A block of data
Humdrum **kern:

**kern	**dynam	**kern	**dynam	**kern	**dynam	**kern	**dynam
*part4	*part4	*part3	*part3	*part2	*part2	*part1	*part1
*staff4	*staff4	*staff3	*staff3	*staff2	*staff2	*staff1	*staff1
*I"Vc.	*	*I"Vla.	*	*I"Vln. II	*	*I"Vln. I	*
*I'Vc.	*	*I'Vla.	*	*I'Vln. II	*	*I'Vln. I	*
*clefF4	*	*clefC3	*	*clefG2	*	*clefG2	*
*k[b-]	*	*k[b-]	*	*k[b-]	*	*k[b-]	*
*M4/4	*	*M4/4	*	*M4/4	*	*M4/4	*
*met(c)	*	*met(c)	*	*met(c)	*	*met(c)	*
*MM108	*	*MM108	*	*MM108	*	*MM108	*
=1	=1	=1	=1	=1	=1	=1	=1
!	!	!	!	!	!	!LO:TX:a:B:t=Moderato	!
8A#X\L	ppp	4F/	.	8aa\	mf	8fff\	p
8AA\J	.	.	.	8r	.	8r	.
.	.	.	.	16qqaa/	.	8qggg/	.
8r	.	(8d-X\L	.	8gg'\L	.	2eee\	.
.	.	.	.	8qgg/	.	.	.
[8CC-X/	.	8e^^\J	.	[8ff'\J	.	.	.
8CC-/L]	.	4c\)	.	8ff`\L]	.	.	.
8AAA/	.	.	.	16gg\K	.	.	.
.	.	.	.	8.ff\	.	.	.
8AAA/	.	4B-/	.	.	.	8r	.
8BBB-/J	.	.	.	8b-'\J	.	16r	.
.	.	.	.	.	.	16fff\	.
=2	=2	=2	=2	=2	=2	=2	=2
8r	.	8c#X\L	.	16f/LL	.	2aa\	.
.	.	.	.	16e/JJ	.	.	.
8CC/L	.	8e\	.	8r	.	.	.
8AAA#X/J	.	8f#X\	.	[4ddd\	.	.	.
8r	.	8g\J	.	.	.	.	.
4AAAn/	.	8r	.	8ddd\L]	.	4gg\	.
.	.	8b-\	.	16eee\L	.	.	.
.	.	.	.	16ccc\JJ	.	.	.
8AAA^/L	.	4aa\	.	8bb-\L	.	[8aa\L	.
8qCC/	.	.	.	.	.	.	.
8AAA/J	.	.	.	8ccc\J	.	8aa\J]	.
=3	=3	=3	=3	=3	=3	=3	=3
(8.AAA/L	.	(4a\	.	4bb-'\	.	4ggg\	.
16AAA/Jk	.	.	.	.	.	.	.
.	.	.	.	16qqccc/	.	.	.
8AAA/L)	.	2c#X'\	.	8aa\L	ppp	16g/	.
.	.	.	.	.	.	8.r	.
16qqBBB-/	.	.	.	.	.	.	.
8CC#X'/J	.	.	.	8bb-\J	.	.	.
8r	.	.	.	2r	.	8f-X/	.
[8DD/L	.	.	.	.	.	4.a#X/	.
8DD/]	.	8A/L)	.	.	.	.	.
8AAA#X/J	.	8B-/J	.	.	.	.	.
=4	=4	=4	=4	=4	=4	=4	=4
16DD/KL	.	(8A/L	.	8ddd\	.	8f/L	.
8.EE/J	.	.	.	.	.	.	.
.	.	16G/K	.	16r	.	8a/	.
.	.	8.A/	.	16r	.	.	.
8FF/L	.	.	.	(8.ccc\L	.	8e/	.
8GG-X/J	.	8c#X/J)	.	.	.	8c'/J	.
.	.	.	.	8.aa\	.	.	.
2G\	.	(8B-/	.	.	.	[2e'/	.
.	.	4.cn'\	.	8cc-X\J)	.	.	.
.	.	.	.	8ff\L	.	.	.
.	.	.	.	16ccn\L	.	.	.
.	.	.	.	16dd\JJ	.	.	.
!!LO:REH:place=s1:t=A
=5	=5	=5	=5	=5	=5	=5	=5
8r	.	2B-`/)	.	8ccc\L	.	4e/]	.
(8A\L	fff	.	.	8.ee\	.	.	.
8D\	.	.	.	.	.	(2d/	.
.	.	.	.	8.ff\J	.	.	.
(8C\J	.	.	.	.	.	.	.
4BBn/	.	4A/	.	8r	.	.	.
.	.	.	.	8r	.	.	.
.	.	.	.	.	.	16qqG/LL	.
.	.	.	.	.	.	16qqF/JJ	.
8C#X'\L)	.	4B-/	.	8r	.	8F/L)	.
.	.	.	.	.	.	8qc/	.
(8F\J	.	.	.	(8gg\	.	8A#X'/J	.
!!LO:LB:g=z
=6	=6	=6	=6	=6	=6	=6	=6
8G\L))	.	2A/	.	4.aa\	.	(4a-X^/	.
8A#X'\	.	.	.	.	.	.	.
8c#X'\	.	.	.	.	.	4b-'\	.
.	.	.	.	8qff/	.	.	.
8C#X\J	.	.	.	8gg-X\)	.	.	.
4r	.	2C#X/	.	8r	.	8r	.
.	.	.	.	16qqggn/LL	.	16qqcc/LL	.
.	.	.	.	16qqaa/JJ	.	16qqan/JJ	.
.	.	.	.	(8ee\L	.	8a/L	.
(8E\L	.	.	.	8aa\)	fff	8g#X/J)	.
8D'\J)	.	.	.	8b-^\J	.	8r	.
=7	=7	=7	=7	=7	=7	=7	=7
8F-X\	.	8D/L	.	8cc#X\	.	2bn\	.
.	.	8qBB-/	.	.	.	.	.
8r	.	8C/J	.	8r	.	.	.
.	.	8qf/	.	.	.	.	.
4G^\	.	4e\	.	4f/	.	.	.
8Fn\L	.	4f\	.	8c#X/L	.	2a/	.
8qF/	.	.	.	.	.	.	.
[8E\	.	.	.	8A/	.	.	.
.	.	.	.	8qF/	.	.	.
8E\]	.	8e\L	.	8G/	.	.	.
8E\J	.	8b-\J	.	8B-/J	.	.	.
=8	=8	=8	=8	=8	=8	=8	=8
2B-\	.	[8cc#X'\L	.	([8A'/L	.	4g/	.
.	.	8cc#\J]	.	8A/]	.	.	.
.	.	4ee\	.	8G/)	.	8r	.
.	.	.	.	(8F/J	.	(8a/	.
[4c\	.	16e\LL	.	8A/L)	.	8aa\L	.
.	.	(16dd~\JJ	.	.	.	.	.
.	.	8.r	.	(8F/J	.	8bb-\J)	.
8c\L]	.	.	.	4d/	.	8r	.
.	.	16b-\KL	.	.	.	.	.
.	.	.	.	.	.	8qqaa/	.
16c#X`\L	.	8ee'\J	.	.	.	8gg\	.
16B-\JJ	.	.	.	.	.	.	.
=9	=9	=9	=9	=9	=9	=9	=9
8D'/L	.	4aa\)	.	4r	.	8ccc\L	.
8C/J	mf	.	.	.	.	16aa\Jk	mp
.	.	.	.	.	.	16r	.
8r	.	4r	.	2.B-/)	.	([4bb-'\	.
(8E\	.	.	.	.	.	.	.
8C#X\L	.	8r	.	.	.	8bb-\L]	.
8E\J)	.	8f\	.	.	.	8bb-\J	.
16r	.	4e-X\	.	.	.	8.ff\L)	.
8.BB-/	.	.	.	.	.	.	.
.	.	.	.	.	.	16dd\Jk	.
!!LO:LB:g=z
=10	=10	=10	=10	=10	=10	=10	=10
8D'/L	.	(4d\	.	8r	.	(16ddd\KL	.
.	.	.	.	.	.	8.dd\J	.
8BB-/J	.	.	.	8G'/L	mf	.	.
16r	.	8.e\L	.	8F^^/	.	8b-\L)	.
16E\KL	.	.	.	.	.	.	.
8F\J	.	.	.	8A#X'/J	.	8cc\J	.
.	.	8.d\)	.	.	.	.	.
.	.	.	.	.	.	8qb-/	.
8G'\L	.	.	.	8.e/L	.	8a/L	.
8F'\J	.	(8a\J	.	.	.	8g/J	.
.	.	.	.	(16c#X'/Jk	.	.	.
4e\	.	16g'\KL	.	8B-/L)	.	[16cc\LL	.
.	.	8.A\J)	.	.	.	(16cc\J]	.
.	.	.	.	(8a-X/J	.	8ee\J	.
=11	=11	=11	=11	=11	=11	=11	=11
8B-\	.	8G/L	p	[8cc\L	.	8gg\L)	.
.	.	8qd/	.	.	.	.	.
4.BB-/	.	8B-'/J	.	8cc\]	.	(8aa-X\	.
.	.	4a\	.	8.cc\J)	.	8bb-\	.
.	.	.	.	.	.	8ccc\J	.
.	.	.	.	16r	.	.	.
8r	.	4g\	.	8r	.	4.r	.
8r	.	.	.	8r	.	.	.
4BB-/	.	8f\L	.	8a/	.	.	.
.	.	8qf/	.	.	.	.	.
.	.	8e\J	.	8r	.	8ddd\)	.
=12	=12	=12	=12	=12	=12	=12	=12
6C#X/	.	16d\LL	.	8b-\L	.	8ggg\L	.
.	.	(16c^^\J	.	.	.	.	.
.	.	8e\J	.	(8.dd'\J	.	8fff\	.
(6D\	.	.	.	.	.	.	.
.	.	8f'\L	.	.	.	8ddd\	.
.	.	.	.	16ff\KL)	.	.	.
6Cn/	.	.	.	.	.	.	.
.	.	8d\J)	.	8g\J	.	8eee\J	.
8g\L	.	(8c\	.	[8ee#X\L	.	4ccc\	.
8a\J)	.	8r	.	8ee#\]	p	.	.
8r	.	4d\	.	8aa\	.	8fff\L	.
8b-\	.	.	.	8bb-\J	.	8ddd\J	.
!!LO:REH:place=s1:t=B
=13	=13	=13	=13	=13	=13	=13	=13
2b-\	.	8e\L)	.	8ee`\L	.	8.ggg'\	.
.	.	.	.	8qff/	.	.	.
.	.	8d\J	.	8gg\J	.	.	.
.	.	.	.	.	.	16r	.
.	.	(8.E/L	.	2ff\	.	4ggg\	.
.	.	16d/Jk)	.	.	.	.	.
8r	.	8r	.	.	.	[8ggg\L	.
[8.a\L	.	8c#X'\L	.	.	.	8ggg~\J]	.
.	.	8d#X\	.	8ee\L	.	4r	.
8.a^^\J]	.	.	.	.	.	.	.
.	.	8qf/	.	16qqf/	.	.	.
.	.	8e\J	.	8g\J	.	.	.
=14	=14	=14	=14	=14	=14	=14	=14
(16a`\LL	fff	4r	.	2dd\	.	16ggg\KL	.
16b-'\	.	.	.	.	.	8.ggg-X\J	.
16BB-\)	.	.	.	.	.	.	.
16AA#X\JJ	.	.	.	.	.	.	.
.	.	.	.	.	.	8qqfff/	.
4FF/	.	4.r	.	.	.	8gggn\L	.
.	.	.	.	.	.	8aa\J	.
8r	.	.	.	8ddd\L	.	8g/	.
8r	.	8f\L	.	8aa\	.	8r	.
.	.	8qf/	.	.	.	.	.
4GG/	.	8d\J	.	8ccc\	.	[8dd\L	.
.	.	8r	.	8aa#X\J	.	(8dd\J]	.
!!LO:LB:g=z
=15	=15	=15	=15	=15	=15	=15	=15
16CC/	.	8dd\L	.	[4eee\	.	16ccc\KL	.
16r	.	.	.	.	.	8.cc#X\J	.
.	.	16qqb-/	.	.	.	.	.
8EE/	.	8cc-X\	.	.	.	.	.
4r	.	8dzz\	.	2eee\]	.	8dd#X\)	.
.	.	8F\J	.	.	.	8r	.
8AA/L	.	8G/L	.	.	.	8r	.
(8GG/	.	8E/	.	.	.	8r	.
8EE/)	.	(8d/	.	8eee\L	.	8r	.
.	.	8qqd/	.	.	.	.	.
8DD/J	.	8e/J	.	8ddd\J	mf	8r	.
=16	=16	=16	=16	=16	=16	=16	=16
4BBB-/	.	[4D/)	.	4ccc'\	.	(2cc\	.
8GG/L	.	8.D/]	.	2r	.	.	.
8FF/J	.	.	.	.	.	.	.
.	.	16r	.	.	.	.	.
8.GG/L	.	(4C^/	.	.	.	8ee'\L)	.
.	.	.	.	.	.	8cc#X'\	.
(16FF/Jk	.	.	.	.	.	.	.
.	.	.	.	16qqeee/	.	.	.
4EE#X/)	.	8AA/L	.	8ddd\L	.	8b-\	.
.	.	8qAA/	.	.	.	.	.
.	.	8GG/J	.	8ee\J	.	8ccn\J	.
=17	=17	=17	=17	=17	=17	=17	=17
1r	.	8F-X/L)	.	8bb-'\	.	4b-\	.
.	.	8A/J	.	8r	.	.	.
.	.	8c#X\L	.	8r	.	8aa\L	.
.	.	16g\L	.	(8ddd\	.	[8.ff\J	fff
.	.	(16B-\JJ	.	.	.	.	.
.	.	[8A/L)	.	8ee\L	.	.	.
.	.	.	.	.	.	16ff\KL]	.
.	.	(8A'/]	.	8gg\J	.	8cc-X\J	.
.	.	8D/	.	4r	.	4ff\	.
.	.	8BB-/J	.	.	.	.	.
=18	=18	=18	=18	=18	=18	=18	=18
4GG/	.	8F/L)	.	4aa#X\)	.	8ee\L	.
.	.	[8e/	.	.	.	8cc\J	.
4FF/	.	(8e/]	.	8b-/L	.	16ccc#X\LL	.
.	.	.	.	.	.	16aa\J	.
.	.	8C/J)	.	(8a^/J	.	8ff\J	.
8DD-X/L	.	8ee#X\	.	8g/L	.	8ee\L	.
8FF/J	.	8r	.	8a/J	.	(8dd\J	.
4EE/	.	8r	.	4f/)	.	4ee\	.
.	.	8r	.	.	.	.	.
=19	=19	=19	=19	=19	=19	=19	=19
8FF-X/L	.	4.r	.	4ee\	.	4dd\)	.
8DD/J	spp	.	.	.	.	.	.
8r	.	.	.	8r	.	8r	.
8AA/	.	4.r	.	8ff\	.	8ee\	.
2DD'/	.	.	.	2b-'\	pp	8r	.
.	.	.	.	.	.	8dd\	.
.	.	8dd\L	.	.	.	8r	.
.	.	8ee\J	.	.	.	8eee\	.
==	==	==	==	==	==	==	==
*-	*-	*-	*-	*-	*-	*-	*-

** EXERCISE **
Please show each line of the records that contains the string "kern"; case counts.

** COMPLETE ANSWER **
Humdrum **kern:
**kern	**dynam	**kern	**dynam	**kern	**dynam	**kern	**dynam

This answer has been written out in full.